- **Exercise instructions**
Report each line of the records where "white" occurs.

--- START ---

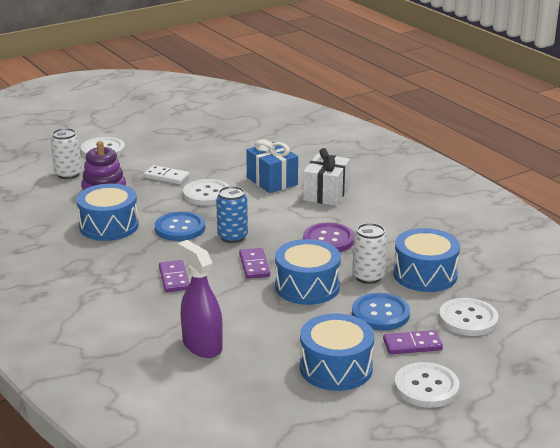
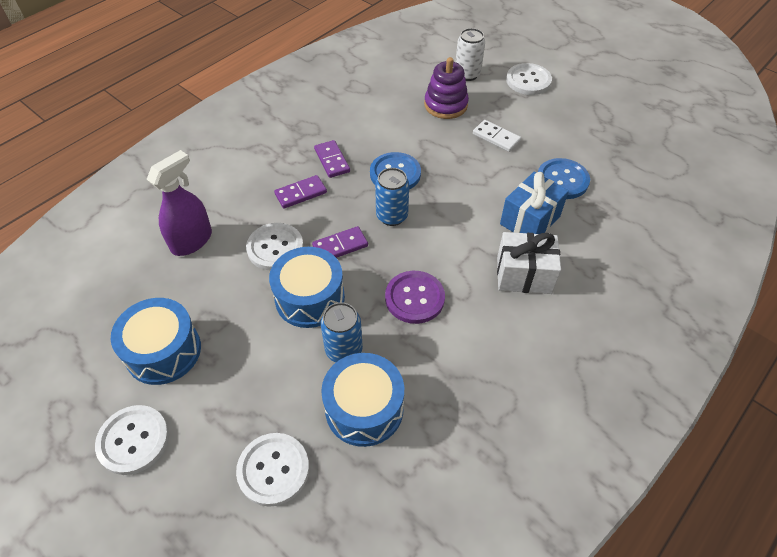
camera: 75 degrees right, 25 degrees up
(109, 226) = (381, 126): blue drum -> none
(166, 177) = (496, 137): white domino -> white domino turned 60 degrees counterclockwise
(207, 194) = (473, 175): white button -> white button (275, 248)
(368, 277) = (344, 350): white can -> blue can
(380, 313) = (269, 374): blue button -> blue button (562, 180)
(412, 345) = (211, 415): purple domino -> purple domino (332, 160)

--- END ---

- **Solution for this task**
(166, 177) = (496, 137): white domino -> white domino turned 60 degrees counterclockwise
(207, 194) = (473, 175): white button -> white button (275, 248)
(368, 277) = (344, 350): white can -> blue can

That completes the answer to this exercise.